Work required ▸
Find all lines below containing the string "times" and return them.

Object state comparisons

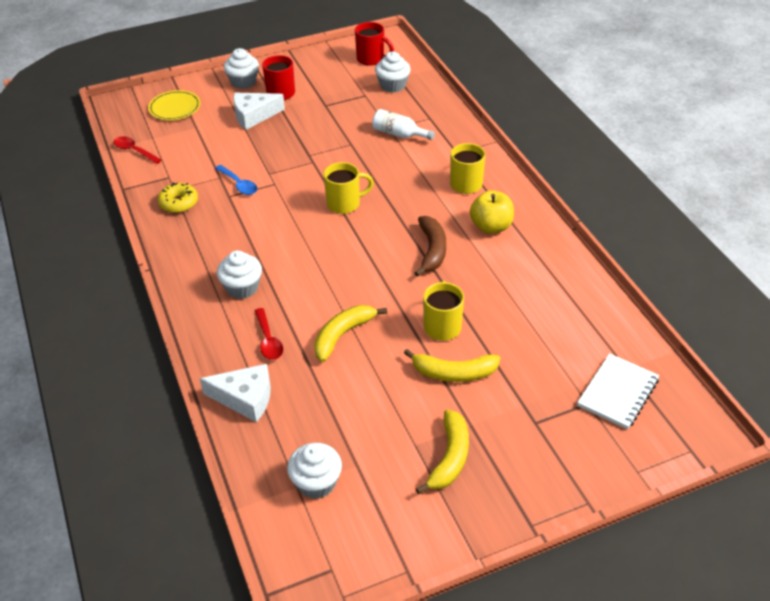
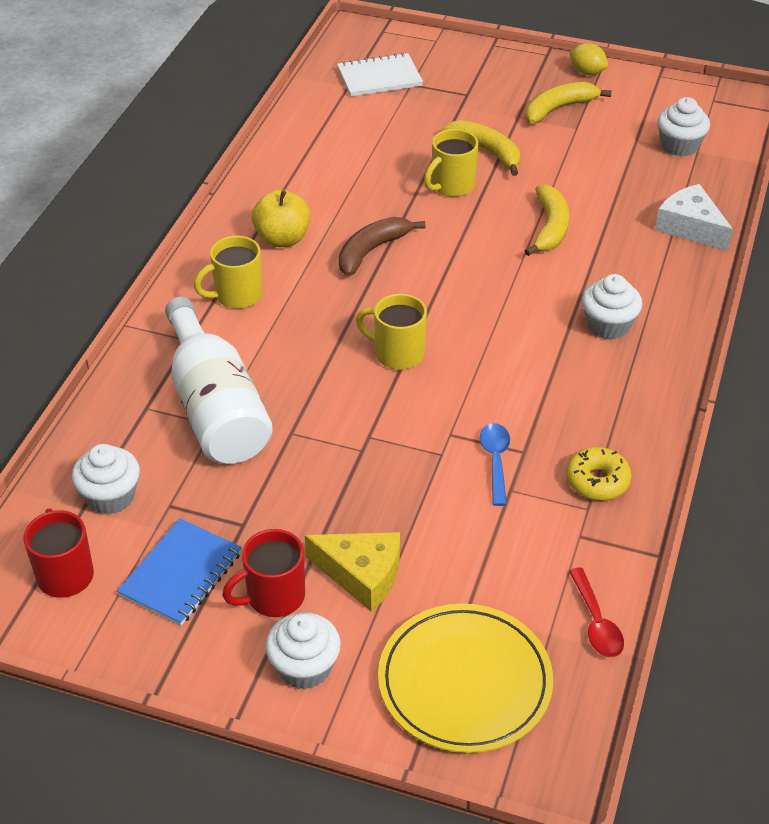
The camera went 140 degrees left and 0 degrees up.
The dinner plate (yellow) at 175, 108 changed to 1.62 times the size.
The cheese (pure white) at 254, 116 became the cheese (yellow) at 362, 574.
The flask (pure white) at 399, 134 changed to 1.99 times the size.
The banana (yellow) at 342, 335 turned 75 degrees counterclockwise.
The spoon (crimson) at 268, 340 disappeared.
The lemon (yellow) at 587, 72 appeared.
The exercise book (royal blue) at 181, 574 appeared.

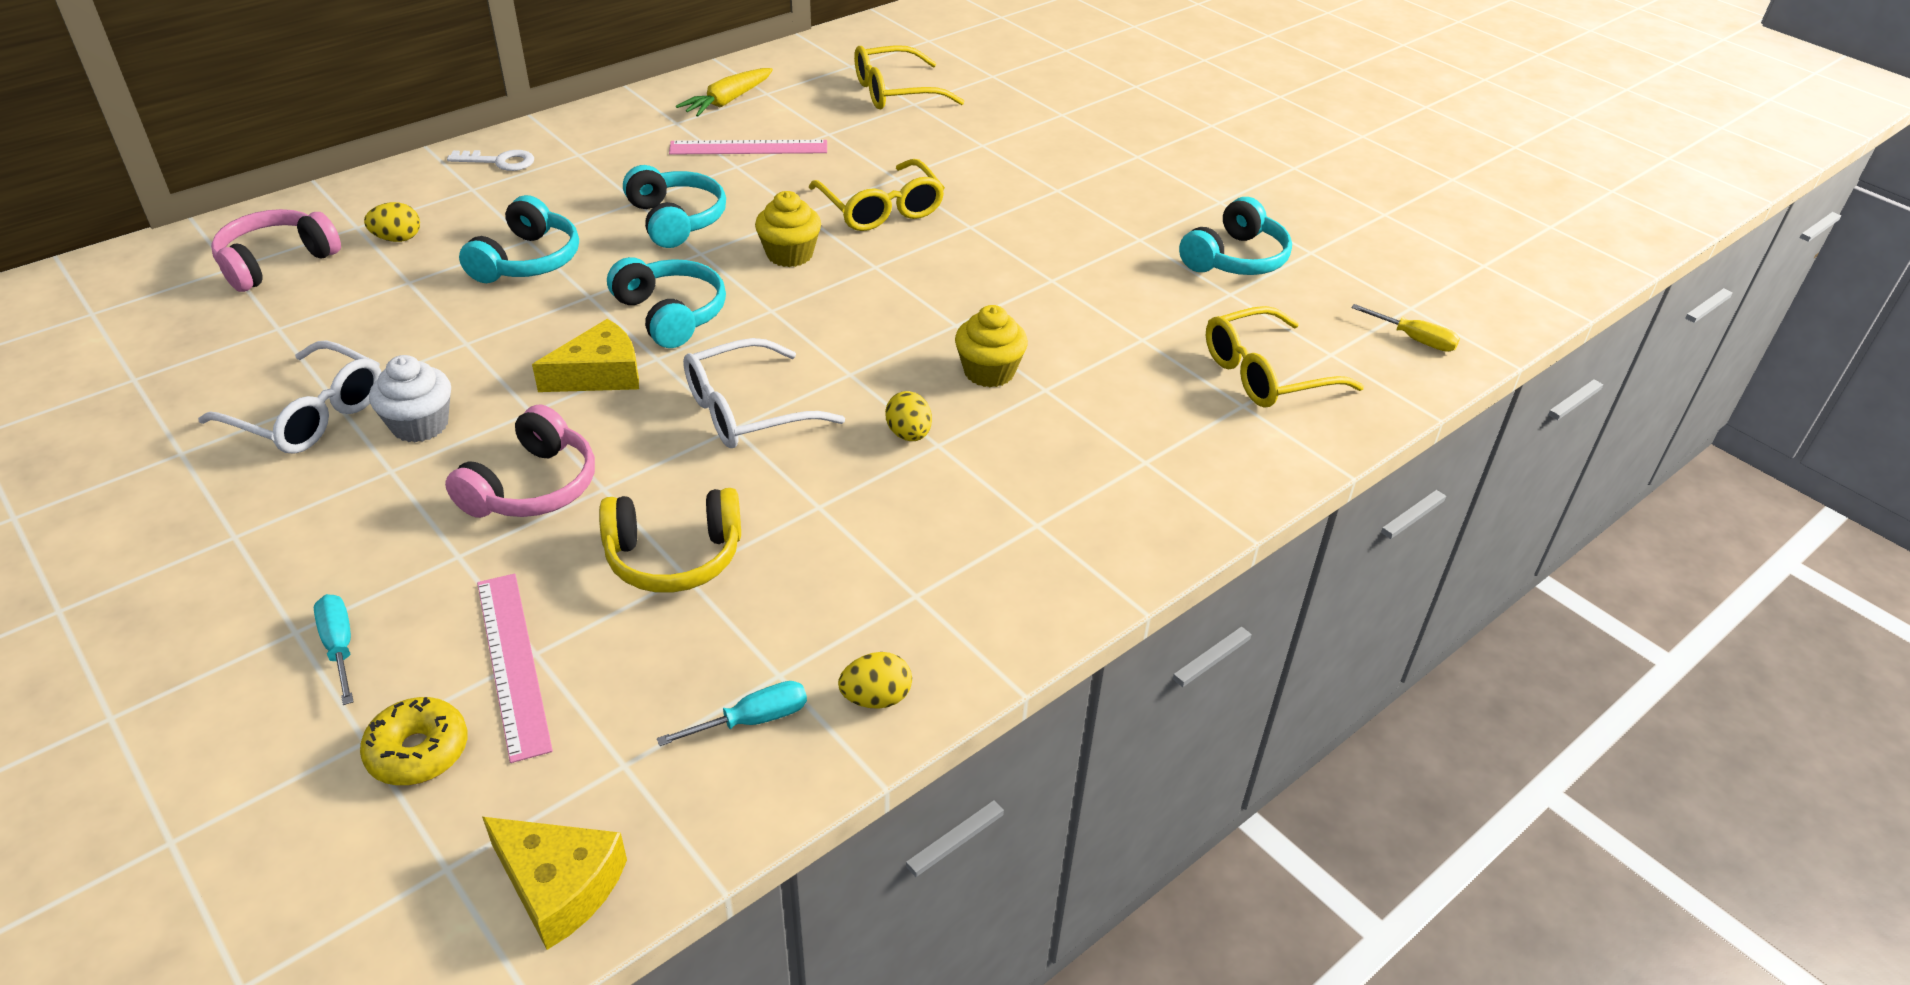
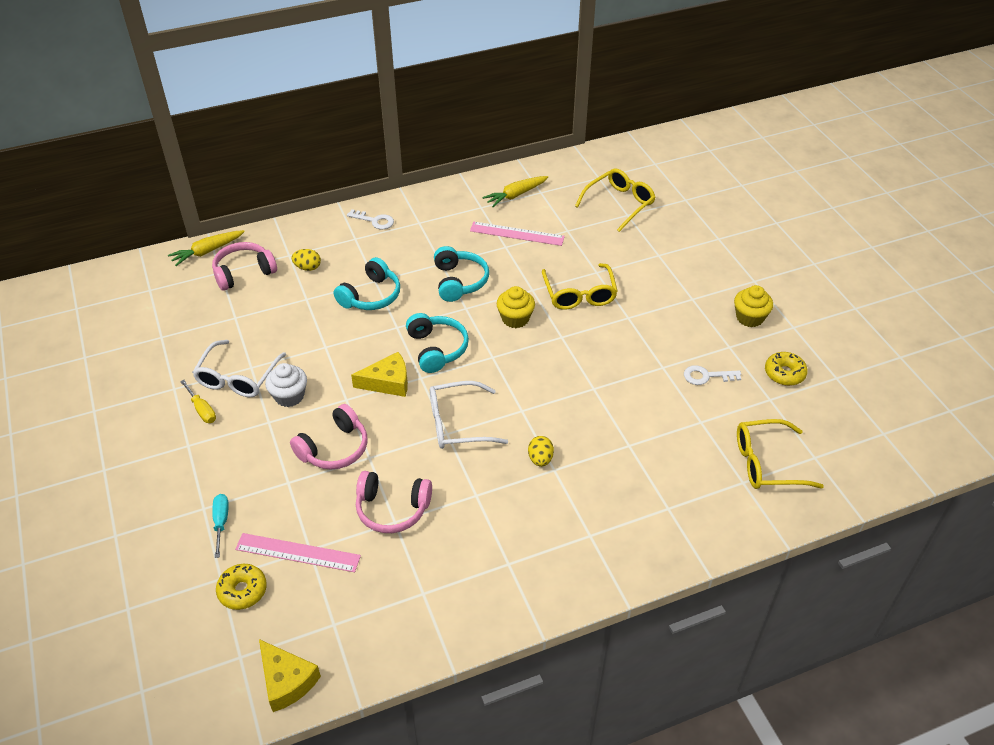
The camera went 20 degrees right and 5 degrees up.
The glasses (yellow) at 895, 92 turned 135 degrees clockwise.
The over-ear headphones (turquoise) at 1235, 259 was replaced by the glazed donut (yellow) at 784, 373.
The screwdriver (yellow) moved from 1414, 339 to 202, 409.
The muffin (yellow) moved from 989, 372 to 749, 318.
The glasses (pure white) at 309, 414 turned 60 degrees clockwise.
The over-ear headphones (yellow) at 674, 557 became the over-ear headphones (rosy) at 392, 509.
The measuring stick (rosy) at 513, 663 turned 75 degrees counterclockwise.
The toy egg (yellow) at 876, 698 disappeared.
The screwdriver (turquoise) at 752, 720 disappeared.
The carrot (yellow) at 207, 251 appeared.
The key (pure white) at 706, 376 appeared.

Result for this task ▸
The dinner plate (yellow) at 175, 108 changed to 1.62 times the size.
The flask (pure white) at 399, 134 changed to 1.99 times the size.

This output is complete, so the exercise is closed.